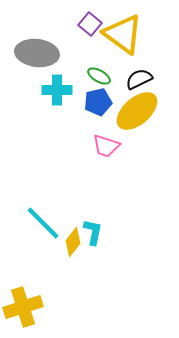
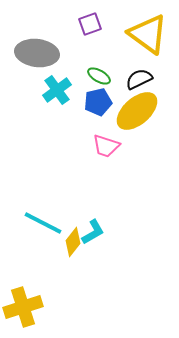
purple square: rotated 30 degrees clockwise
yellow triangle: moved 25 px right
cyan cross: rotated 36 degrees counterclockwise
cyan line: rotated 18 degrees counterclockwise
cyan L-shape: rotated 48 degrees clockwise
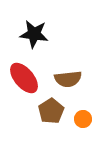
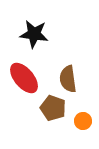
brown semicircle: rotated 88 degrees clockwise
brown pentagon: moved 2 px right, 3 px up; rotated 20 degrees counterclockwise
orange circle: moved 2 px down
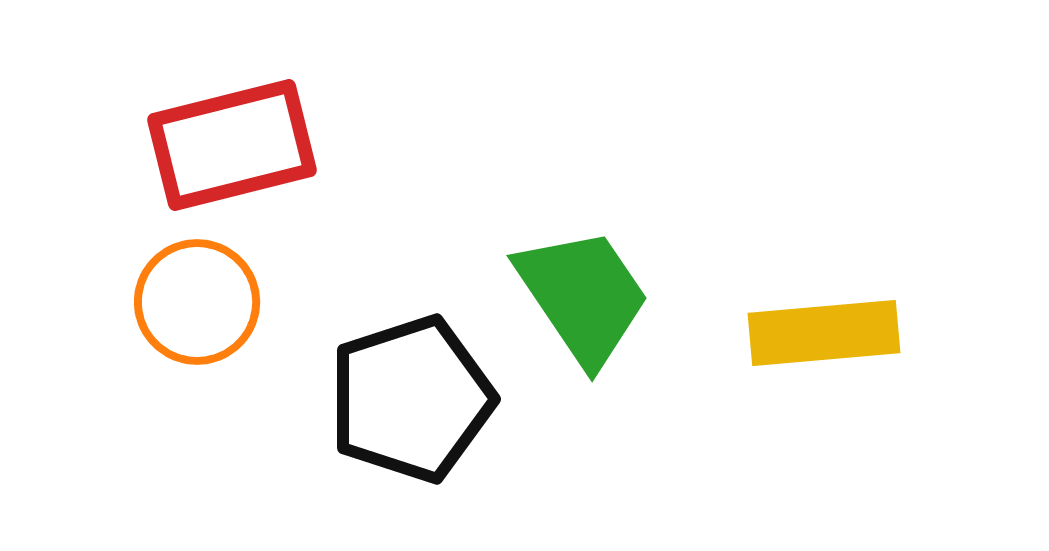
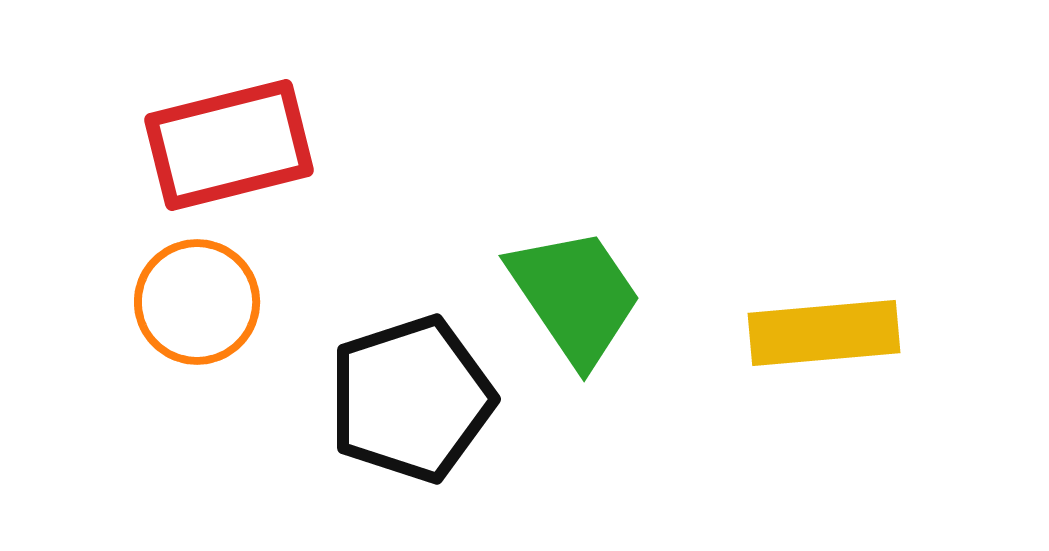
red rectangle: moved 3 px left
green trapezoid: moved 8 px left
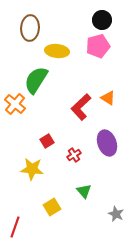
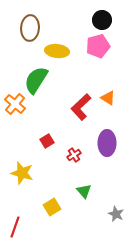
purple ellipse: rotated 20 degrees clockwise
yellow star: moved 10 px left, 4 px down; rotated 10 degrees clockwise
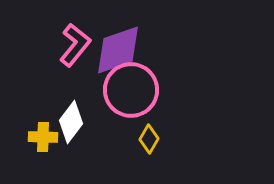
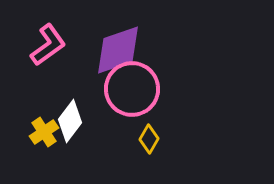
pink L-shape: moved 27 px left; rotated 15 degrees clockwise
pink circle: moved 1 px right, 1 px up
white diamond: moved 1 px left, 1 px up
yellow cross: moved 1 px right, 5 px up; rotated 36 degrees counterclockwise
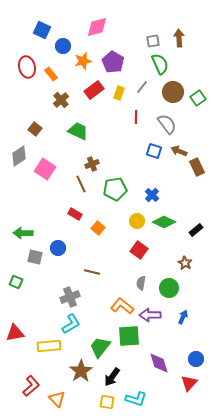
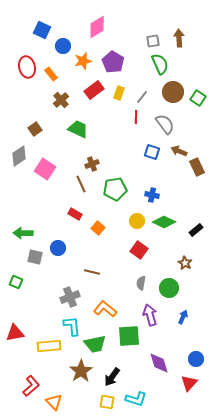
pink diamond at (97, 27): rotated 15 degrees counterclockwise
gray line at (142, 87): moved 10 px down
green square at (198, 98): rotated 21 degrees counterclockwise
gray semicircle at (167, 124): moved 2 px left
brown square at (35, 129): rotated 16 degrees clockwise
green trapezoid at (78, 131): moved 2 px up
blue square at (154, 151): moved 2 px left, 1 px down
blue cross at (152, 195): rotated 32 degrees counterclockwise
orange L-shape at (122, 306): moved 17 px left, 3 px down
purple arrow at (150, 315): rotated 75 degrees clockwise
cyan L-shape at (71, 324): moved 1 px right, 2 px down; rotated 65 degrees counterclockwise
green trapezoid at (100, 347): moved 5 px left, 3 px up; rotated 140 degrees counterclockwise
orange triangle at (57, 399): moved 3 px left, 3 px down
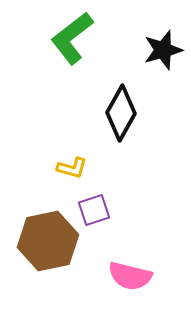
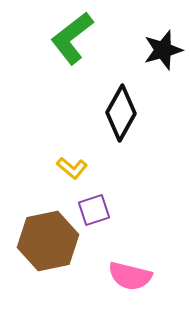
yellow L-shape: rotated 24 degrees clockwise
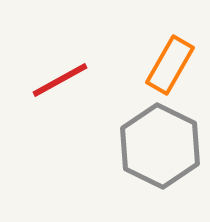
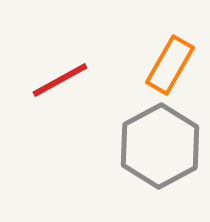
gray hexagon: rotated 6 degrees clockwise
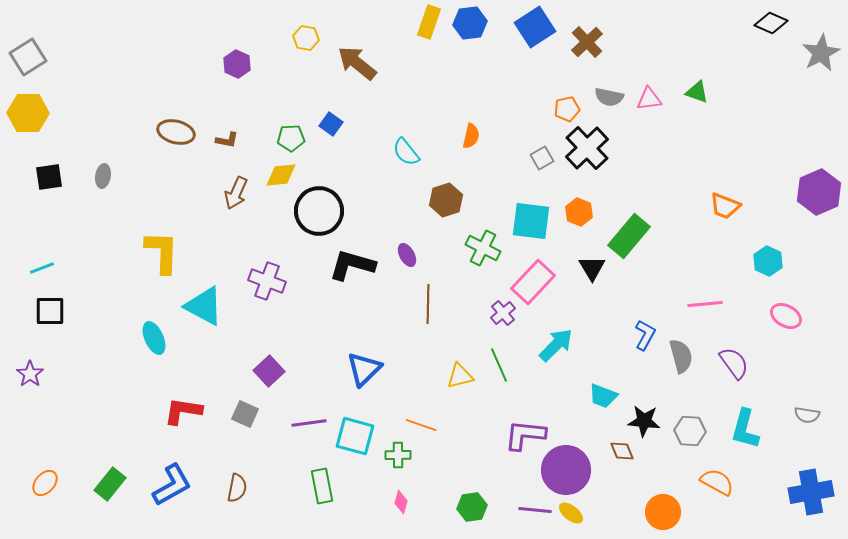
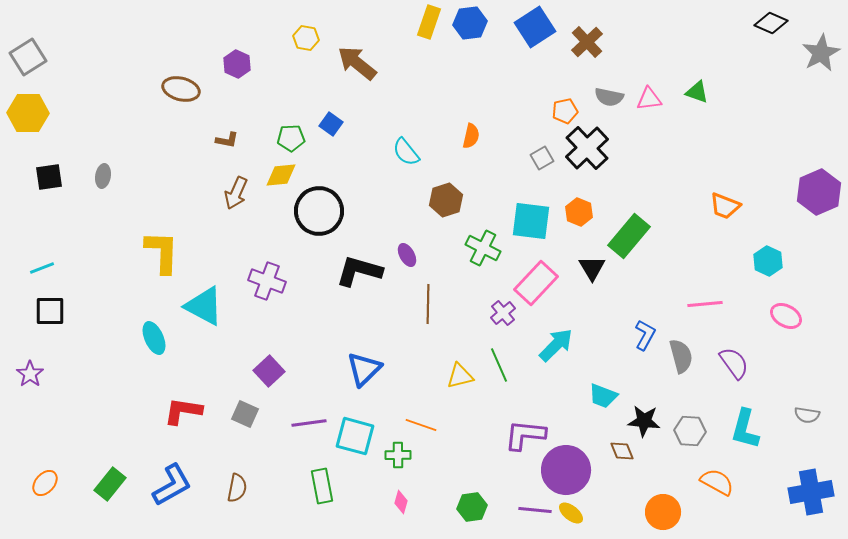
orange pentagon at (567, 109): moved 2 px left, 2 px down
brown ellipse at (176, 132): moved 5 px right, 43 px up
black L-shape at (352, 265): moved 7 px right, 6 px down
pink rectangle at (533, 282): moved 3 px right, 1 px down
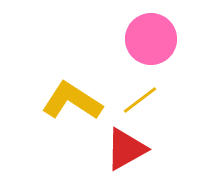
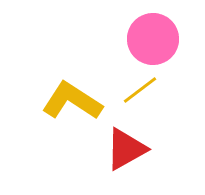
pink circle: moved 2 px right
yellow line: moved 10 px up
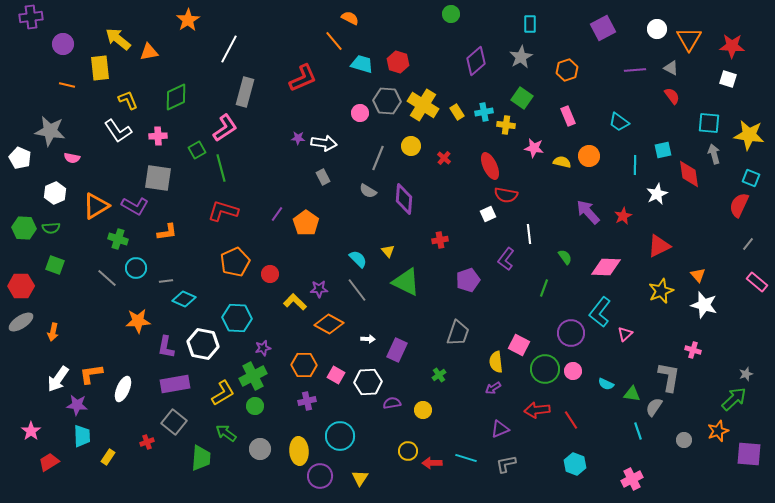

====

**Task goal**
Reproduce, word for word and in full, only the lines above that start at the line with "gray line at (142, 87): moved 10 px down" and run through the line with "purple arrow at", both ends included.

**Final answer**
gray line at (142, 87): moved 10 px down
green square at (198, 98): rotated 21 degrees counterclockwise
gray semicircle at (167, 124): moved 2 px left
brown square at (35, 129): rotated 16 degrees clockwise
green trapezoid at (78, 131): moved 2 px up
blue square at (154, 151): moved 2 px left, 1 px down
blue cross at (152, 195): rotated 32 degrees counterclockwise
orange L-shape at (122, 306): moved 17 px left, 3 px down
purple arrow at (150, 315): rotated 75 degrees clockwise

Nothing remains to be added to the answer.